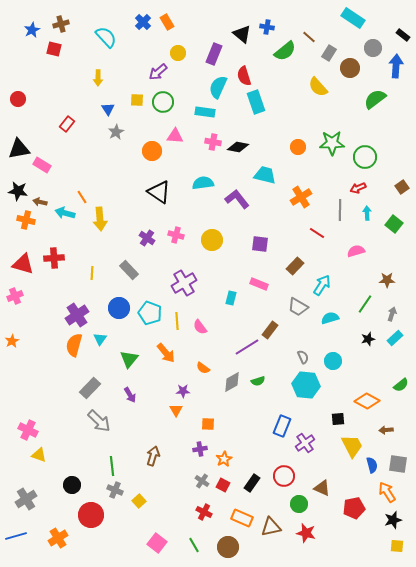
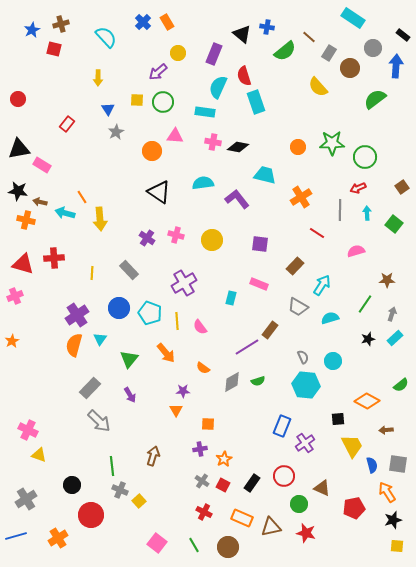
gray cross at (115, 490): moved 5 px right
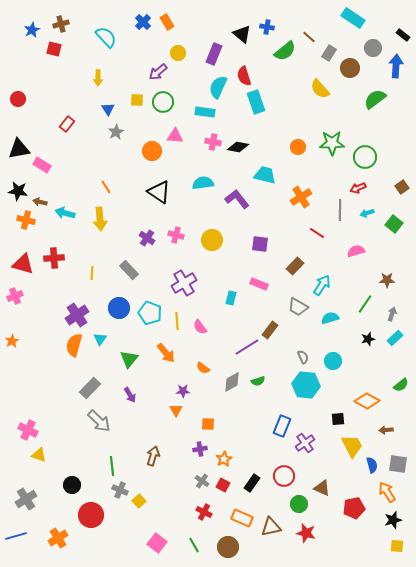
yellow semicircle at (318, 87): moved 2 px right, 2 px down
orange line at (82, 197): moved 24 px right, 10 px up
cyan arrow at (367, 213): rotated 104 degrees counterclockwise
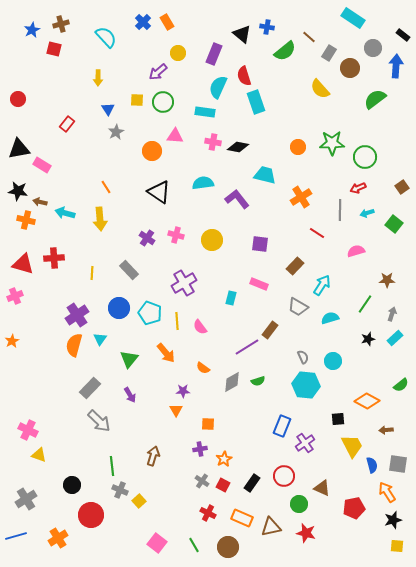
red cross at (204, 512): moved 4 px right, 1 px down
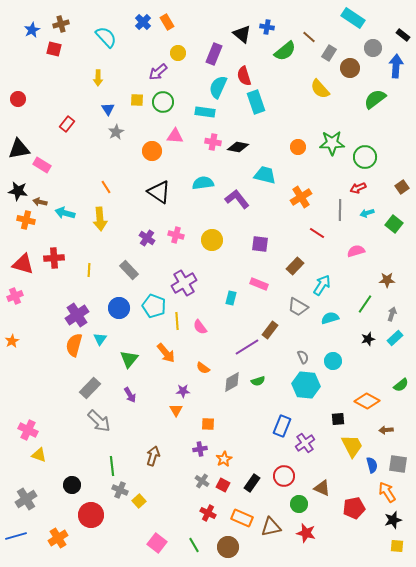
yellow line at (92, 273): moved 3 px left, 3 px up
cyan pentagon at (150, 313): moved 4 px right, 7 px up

──────────────────────────────

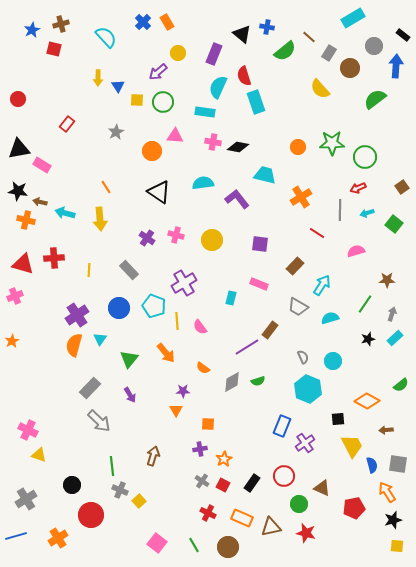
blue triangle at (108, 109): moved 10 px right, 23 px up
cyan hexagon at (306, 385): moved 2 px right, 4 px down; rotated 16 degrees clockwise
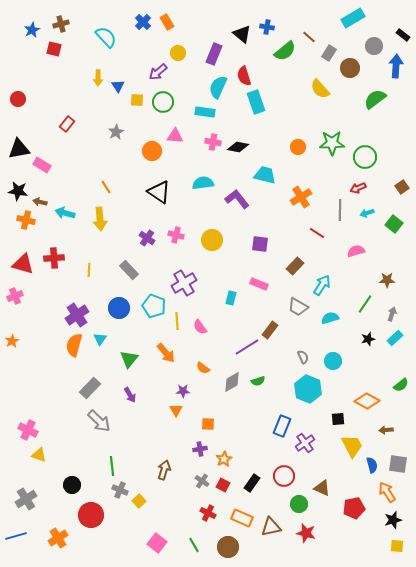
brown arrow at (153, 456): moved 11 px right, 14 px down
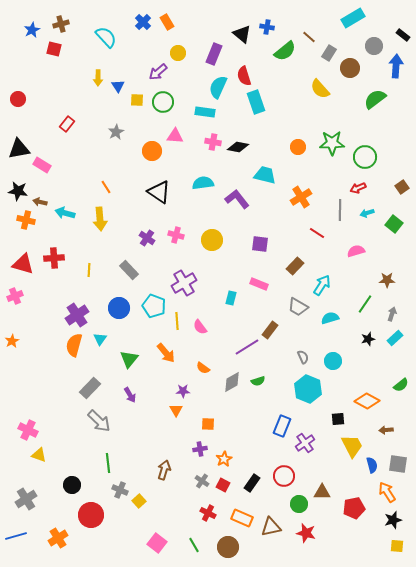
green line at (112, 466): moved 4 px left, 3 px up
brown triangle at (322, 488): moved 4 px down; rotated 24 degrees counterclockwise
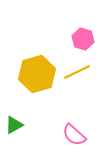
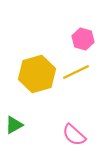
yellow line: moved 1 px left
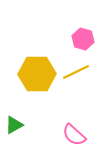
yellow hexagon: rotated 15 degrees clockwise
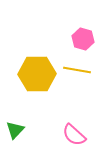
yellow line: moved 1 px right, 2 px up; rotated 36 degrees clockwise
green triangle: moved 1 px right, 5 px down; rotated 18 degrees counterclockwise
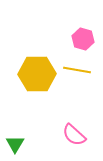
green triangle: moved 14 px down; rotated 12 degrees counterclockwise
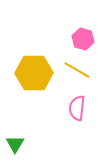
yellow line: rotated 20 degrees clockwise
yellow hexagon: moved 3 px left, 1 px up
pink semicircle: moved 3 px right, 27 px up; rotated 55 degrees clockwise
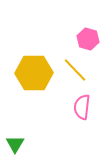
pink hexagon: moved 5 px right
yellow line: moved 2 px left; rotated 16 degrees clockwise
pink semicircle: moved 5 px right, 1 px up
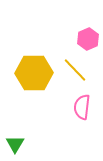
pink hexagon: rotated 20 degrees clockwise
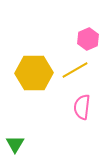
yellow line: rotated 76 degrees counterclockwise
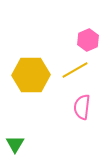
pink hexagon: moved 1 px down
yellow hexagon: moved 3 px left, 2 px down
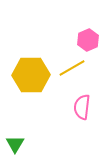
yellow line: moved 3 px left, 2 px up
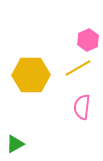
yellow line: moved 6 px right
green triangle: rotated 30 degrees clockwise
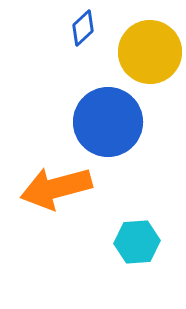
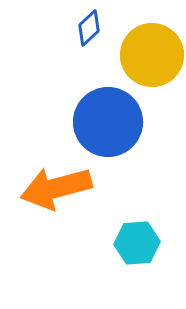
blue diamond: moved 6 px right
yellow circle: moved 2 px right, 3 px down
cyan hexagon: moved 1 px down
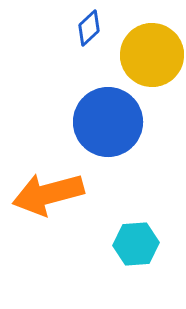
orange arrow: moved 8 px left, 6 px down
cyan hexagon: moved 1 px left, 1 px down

──────────────────────────────

Do this >> Repeat the entries in Block 1 starting at the line that contains "yellow line at" and ending after the line that contains "cyan pentagon at", keeping both of those lines.

Written answer >>
yellow line at (92, 273): moved 3 px left, 3 px up
cyan pentagon at (150, 313): moved 4 px right, 7 px up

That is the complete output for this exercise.